• [Directions] Within the listing below, please copy exactly the lines between the line holding "Coastal: [689,342,719,366] ->" and the line holding "Playlist 21: [617,675,866,803]", inclusive.

[Data for the task Boundary: Start]

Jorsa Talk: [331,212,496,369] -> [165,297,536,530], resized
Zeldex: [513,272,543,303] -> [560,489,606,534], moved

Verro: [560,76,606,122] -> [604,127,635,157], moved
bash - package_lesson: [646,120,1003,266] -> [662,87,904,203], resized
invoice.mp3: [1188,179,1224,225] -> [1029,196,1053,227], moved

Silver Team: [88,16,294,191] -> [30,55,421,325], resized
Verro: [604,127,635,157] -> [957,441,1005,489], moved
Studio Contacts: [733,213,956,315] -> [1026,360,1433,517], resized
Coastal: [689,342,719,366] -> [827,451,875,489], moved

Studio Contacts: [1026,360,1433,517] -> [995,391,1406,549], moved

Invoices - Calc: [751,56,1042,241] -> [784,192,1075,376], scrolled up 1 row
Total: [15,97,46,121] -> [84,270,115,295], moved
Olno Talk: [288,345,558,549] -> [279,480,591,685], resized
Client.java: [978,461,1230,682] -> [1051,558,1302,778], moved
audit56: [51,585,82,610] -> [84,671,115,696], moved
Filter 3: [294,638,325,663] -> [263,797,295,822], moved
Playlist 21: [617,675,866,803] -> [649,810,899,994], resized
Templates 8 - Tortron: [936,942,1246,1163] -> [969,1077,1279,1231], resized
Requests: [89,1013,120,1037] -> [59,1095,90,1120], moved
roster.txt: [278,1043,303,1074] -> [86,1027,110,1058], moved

[Data for the task Boundary: End]

• [Answer box]
Coastal: [689,342,719,366] -> [827,451,875,489], moved

Studio Contacts: [1026,360,1433,517] -> [995,391,1406,549], moved

Invoices - Calc: [751,56,1042,241] -> [784,192,1075,376], scrolled up 1 row
Total: [15,97,46,121] -> [84,270,115,295], moved
Olno Talk: [288,345,558,549] -> [279,480,591,685], resized
Client.java: [978,461,1230,682] -> [1051,558,1302,778], moved
audit56: [51,585,82,610] -> [84,671,115,696], moved
Filter 3: [294,638,325,663] -> [263,797,295,822], moved
Playlist 21: [617,675,866,803] -> [649,810,899,994], resized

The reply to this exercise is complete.